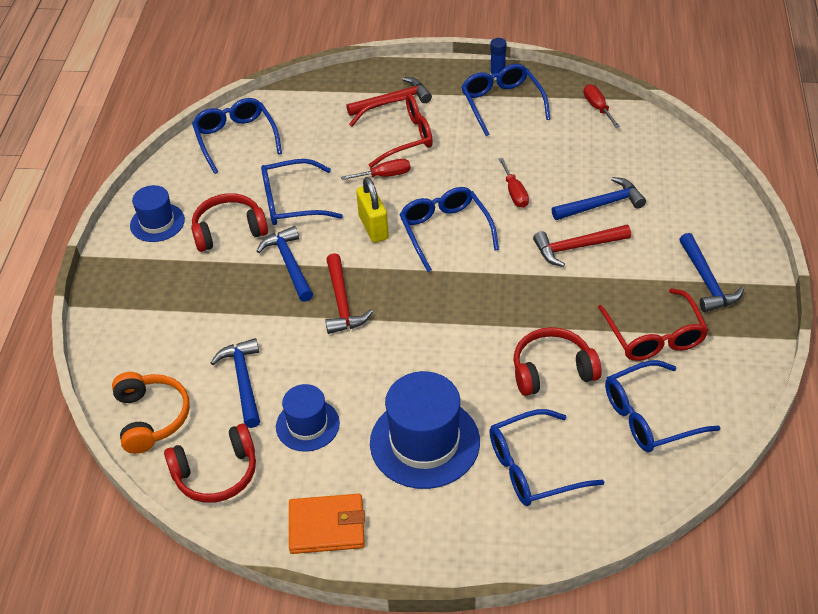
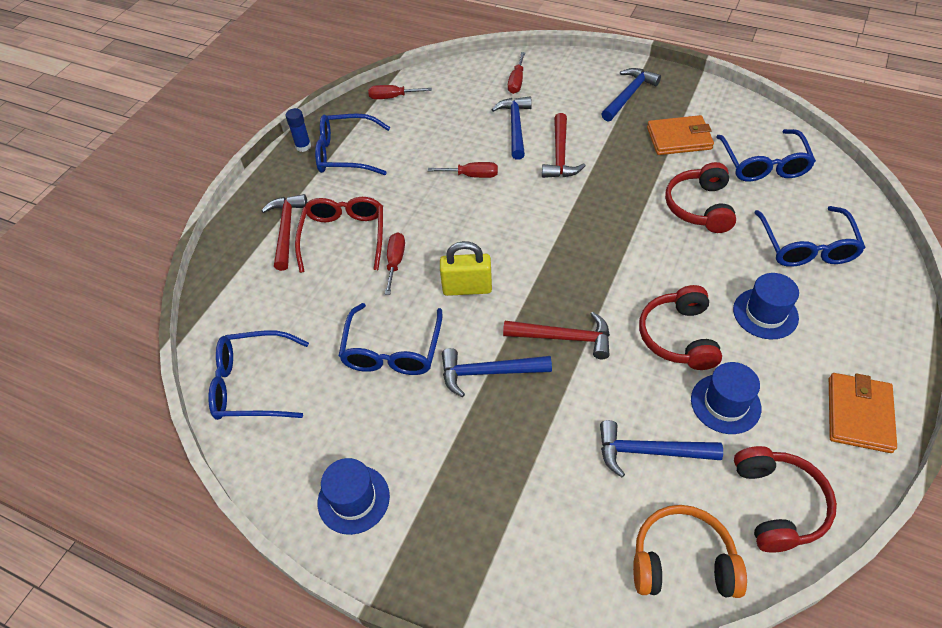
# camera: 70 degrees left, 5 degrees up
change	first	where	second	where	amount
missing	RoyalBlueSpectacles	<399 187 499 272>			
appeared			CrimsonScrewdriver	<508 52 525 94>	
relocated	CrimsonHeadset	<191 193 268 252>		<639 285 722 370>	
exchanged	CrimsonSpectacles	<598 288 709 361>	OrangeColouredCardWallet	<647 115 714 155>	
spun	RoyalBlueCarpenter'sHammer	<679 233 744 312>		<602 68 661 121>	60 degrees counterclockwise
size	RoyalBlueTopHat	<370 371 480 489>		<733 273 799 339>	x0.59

◆ ◆ ◆ ◆ ◆

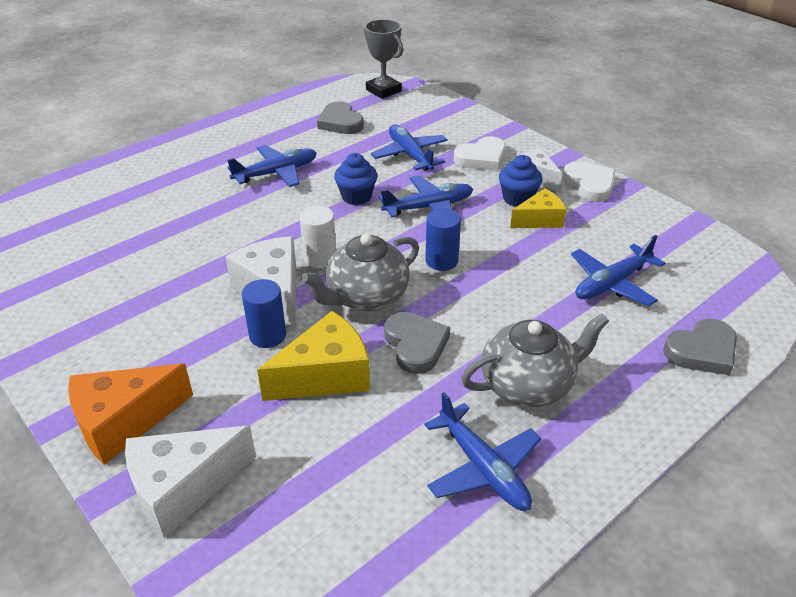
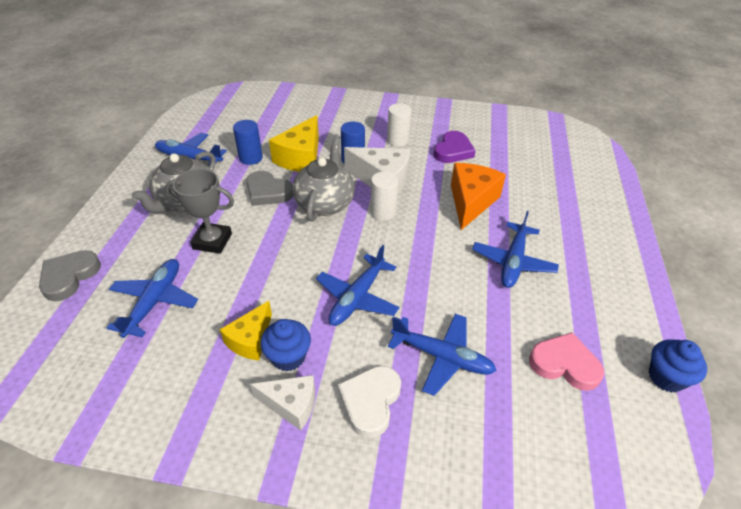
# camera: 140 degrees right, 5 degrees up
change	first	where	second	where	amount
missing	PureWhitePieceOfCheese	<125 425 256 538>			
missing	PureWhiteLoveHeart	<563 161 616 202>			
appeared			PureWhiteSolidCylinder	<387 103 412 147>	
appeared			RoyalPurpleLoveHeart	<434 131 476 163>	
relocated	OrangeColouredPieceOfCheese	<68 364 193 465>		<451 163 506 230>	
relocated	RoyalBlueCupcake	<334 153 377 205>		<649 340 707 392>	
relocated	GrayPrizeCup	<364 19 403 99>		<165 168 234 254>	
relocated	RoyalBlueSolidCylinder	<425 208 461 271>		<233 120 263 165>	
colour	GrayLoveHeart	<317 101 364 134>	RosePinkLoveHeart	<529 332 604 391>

◆ ◆ ◆ ◆ ◆

#### What you will do:
Check the records above line by line and tally those holding the string "relocated". Answer with the number only.

#### Expected output:
5